- [REQUIRED WORK]:
Show all lines of the entries in which the word "blue" is found.

PROVIDED RECORDS below:

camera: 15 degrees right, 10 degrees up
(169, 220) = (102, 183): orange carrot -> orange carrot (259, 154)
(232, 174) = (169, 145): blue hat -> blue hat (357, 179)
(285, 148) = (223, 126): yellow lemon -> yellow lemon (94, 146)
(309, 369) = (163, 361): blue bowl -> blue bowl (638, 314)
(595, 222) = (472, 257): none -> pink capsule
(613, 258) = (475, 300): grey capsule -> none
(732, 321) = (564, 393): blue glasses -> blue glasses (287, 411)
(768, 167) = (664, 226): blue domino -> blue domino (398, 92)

End of PROVIDED RECORDS.

- [RESULT OF THE EXERCISE]:
(232, 174) = (169, 145): blue hat -> blue hat (357, 179)
(309, 369) = (163, 361): blue bowl -> blue bowl (638, 314)
(732, 321) = (564, 393): blue glasses -> blue glasses (287, 411)
(768, 167) = (664, 226): blue domino -> blue domino (398, 92)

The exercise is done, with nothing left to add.